::: PROVIDED RECORDS :::

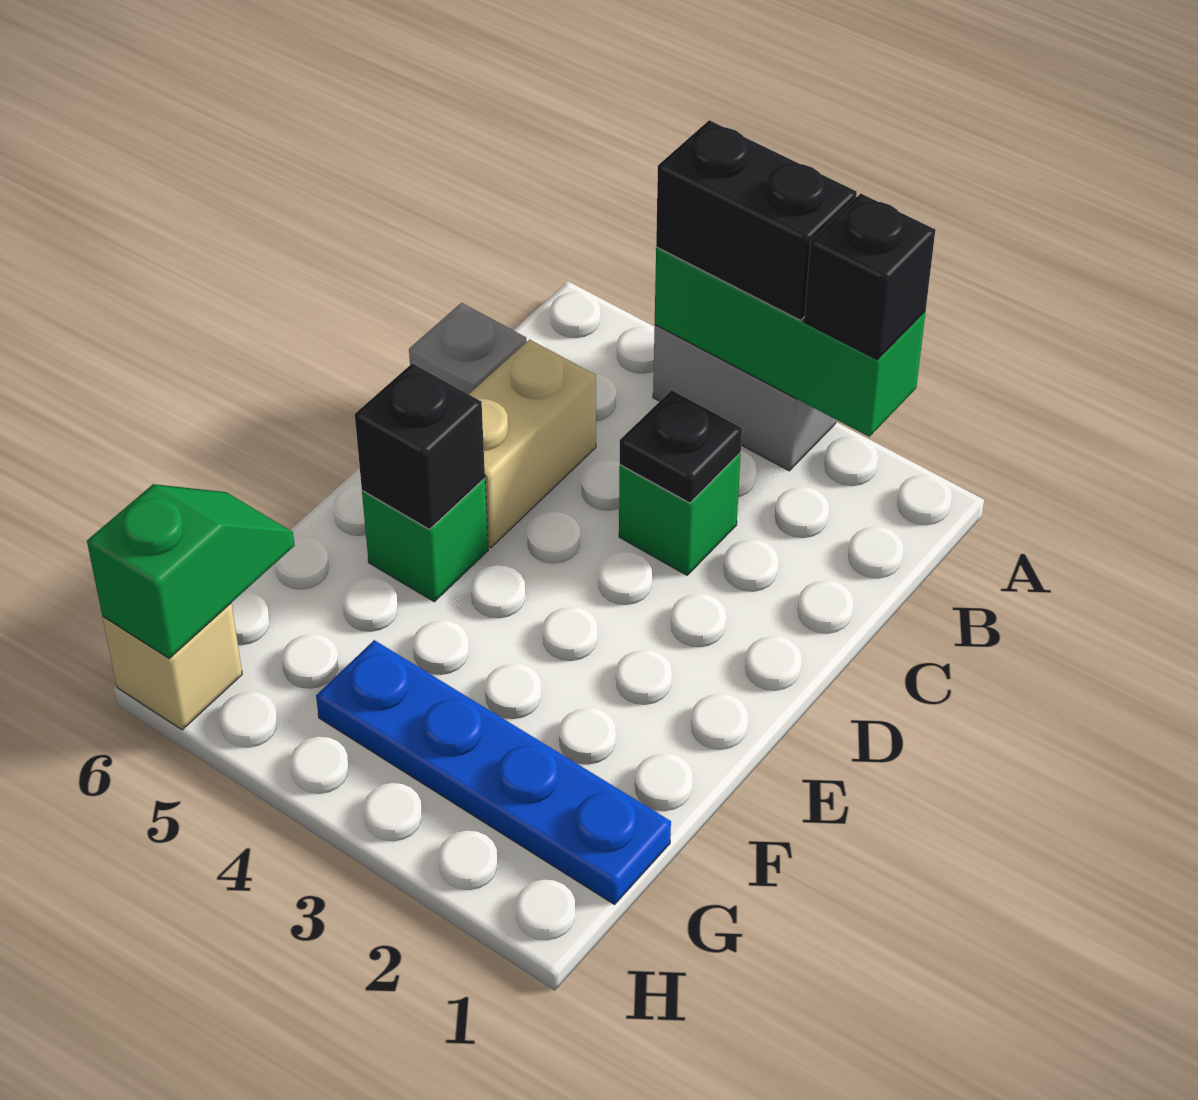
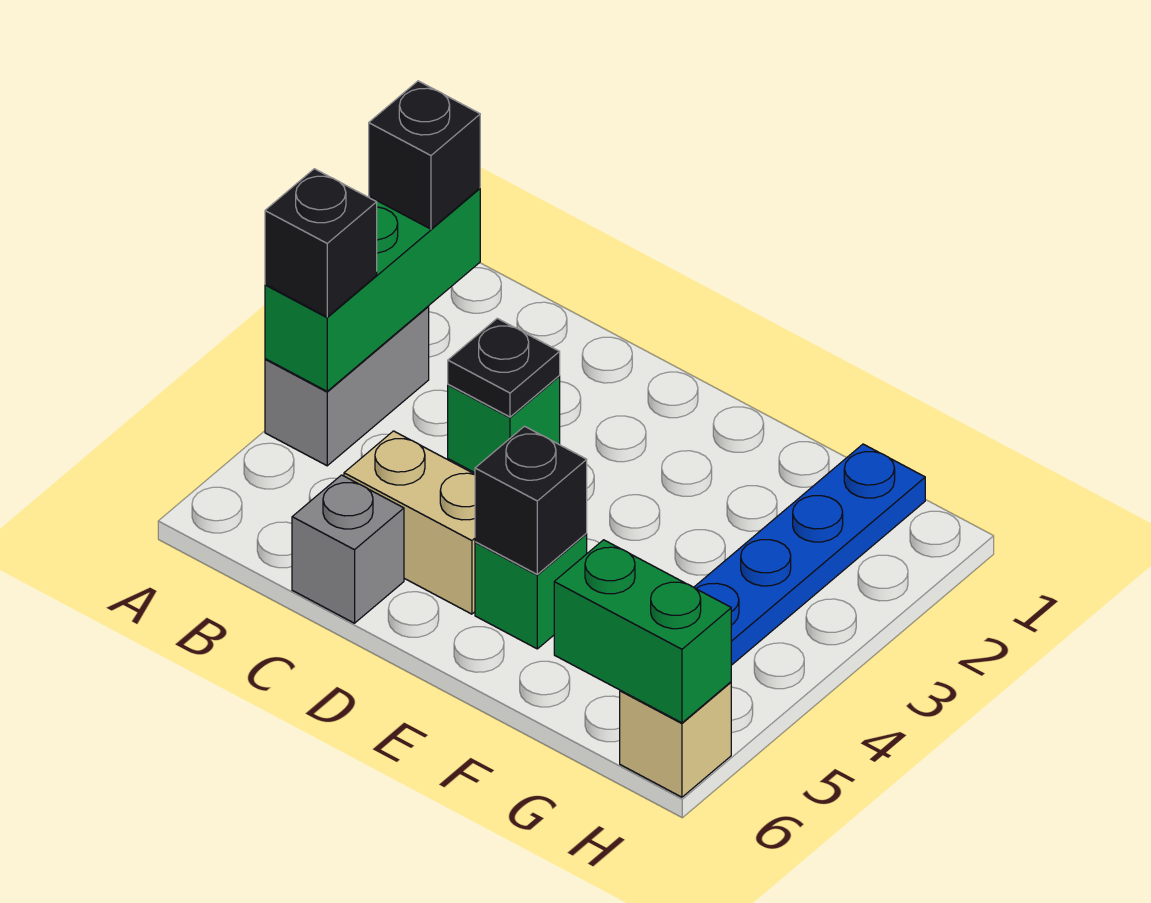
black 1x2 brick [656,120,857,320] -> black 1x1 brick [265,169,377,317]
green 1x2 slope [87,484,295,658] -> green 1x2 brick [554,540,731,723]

:::
::: PROVIDED RECORDS :::

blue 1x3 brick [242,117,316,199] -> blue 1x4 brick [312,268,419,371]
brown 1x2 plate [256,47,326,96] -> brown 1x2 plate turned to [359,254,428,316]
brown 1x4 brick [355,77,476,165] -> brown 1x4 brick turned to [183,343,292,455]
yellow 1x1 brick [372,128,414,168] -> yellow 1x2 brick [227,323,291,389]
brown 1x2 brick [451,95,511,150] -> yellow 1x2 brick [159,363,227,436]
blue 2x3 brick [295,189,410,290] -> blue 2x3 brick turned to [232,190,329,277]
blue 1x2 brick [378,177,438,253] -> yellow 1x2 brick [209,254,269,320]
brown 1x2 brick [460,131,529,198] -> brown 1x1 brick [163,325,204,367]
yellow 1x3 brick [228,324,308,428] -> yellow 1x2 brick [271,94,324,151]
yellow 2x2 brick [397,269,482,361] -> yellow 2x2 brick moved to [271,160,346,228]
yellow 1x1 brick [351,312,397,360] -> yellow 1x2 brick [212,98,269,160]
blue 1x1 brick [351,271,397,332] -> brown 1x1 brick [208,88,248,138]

:::

EXERCISE REQUIREMENTS:
Report every line of the preceding listing where the string "yellow" occurs.

EXERCISE RESPONSE:
yellow 1x1 brick [372,128,414,168] -> yellow 1x2 brick [227,323,291,389]
brown 1x2 brick [451,95,511,150] -> yellow 1x2 brick [159,363,227,436]
blue 1x2 brick [378,177,438,253] -> yellow 1x2 brick [209,254,269,320]
yellow 1x3 brick [228,324,308,428] -> yellow 1x2 brick [271,94,324,151]
yellow 2x2 brick [397,269,482,361] -> yellow 2x2 brick moved to [271,160,346,228]
yellow 1x1 brick [351,312,397,360] -> yellow 1x2 brick [212,98,269,160]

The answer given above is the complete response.